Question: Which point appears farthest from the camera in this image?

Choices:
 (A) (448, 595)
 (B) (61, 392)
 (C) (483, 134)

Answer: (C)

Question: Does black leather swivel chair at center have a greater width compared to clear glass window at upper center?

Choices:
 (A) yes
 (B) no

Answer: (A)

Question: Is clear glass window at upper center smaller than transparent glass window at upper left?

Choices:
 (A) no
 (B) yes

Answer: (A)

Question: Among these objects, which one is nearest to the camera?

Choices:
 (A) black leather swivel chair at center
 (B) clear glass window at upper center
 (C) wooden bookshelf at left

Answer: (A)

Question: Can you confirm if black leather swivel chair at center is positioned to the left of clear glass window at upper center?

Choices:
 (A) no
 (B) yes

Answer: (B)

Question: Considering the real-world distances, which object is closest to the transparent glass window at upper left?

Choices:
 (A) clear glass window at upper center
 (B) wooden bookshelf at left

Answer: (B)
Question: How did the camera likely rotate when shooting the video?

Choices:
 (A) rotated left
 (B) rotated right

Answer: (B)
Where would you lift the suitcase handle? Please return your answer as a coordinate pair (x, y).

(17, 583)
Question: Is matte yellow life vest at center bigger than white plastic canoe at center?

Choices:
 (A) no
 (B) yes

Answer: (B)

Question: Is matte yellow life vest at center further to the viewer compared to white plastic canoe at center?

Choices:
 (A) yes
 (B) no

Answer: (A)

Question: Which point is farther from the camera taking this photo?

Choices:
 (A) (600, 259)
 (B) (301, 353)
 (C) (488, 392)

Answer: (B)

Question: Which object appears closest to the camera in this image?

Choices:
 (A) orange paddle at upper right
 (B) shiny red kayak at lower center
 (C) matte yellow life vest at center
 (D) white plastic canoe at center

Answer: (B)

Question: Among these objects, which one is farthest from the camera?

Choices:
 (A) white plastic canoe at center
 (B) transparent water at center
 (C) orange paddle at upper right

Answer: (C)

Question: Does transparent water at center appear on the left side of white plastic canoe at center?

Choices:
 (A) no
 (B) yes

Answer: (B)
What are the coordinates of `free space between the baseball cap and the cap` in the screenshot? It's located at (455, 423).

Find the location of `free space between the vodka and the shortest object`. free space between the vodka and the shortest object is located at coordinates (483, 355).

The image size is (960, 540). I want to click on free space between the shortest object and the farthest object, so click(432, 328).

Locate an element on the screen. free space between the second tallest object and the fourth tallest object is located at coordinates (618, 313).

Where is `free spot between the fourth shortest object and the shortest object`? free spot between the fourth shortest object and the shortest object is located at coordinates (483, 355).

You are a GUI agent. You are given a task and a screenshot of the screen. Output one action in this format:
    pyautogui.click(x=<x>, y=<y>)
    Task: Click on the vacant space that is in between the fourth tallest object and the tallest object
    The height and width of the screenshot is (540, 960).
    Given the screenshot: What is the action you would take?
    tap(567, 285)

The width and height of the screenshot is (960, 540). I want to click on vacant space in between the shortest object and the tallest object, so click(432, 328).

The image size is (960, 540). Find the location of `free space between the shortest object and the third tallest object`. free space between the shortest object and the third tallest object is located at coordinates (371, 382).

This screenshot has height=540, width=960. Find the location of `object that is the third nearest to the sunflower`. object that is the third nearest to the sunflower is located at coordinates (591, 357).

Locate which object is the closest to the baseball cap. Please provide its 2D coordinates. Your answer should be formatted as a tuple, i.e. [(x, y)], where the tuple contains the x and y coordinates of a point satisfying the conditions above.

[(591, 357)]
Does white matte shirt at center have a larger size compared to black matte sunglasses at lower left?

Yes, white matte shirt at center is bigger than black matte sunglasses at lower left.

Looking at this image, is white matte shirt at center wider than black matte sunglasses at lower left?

What the exercise asks:
Reproduce every entry above verbatim, line for line, with no additions or changes.

Solution:
Question: Which point appears farthest from the camera in this image?

Choices:
 (A) (448, 595)
 (B) (61, 392)
 (C) (483, 134)

Answer: (C)

Question: Does black leather swivel chair at center have a greater width compared to clear glass window at upper center?

Choices:
 (A) yes
 (B) no

Answer: (A)

Question: Is clear glass window at upper center smaller than transparent glass window at upper left?

Choices:
 (A) no
 (B) yes

Answer: (A)

Question: Among these objects, which one is nearest to the camera?

Choices:
 (A) black leather swivel chair at center
 (B) clear glass window at upper center
 (C) wooden bookshelf at left

Answer: (A)

Question: Can you confirm if black leather swivel chair at center is positioned to the left of clear glass window at upper center?

Choices:
 (A) no
 (B) yes

Answer: (B)

Question: Considering the real-world distances, which object is closest to the transparent glass window at upper left?

Choices:
 (A) clear glass window at upper center
 (B) wooden bookshelf at left

Answer: (B)
Question: How did the camera likely rotate when shooting the video?

Choices:
 (A) rotated left
 (B) rotated right

Answer: (B)
Where would you lift the suitcase handle? Please return your answer as a coordinate pair (x, y).

(17, 583)
Question: Is matte yellow life vest at center bigger than white plastic canoe at center?

Choices:
 (A) no
 (B) yes

Answer: (B)

Question: Is matte yellow life vest at center further to the viewer compared to white plastic canoe at center?

Choices:
 (A) yes
 (B) no

Answer: (A)

Question: Which point is farther from the camera taking this photo?

Choices:
 (A) (600, 259)
 (B) (301, 353)
 (C) (488, 392)

Answer: (B)

Question: Which object appears closest to the camera in this image?

Choices:
 (A) orange paddle at upper right
 (B) shiny red kayak at lower center
 (C) matte yellow life vest at center
 (D) white plastic canoe at center

Answer: (B)

Question: Among these objects, which one is farthest from the camera?

Choices:
 (A) white plastic canoe at center
 (B) transparent water at center
 (C) orange paddle at upper right

Answer: (C)

Question: Does transparent water at center appear on the left side of white plastic canoe at center?

Choices:
 (A) no
 (B) yes

Answer: (B)
What are the coordinates of `free space between the baseball cap and the cap` in the screenshot? It's located at (455, 423).

Find the location of `free space between the vodka and the shortest object`. free space between the vodka and the shortest object is located at coordinates (483, 355).

The image size is (960, 540). I want to click on free space between the shortest object and the farthest object, so click(432, 328).

Locate an element on the screen. free space between the second tallest object and the fourth tallest object is located at coordinates (618, 313).

Where is `free spot between the fourth shortest object and the shortest object`? free spot between the fourth shortest object and the shortest object is located at coordinates (483, 355).

You are a GUI agent. You are given a task and a screenshot of the screen. Output one action in this format:
    pyautogui.click(x=<x>, y=<y>)
    Task: Click on the vacant space that is in between the fourth tallest object and the tallest object
    The height and width of the screenshot is (540, 960).
    Given the screenshot: What is the action you would take?
    tap(567, 285)

The width and height of the screenshot is (960, 540). I want to click on vacant space in between the shortest object and the tallest object, so click(432, 328).

The image size is (960, 540). Find the location of `free space between the shortest object and the third tallest object`. free space between the shortest object and the third tallest object is located at coordinates (371, 382).

This screenshot has height=540, width=960. Find the location of `object that is the third nearest to the sunflower`. object that is the third nearest to the sunflower is located at coordinates (591, 357).

Locate which object is the closest to the baseball cap. Please provide its 2D coordinates. Your answer should be formatted as a tuple, i.e. [(x, y)], where the tuple contains the x and y coordinates of a point satisfying the conditions above.

[(591, 357)]
Does white matte shirt at center have a larger size compared to black matte sunglasses at lower left?

Yes, white matte shirt at center is bigger than black matte sunglasses at lower left.

Looking at this image, is white matte shirt at center wider than black matte sunglasses at lower left?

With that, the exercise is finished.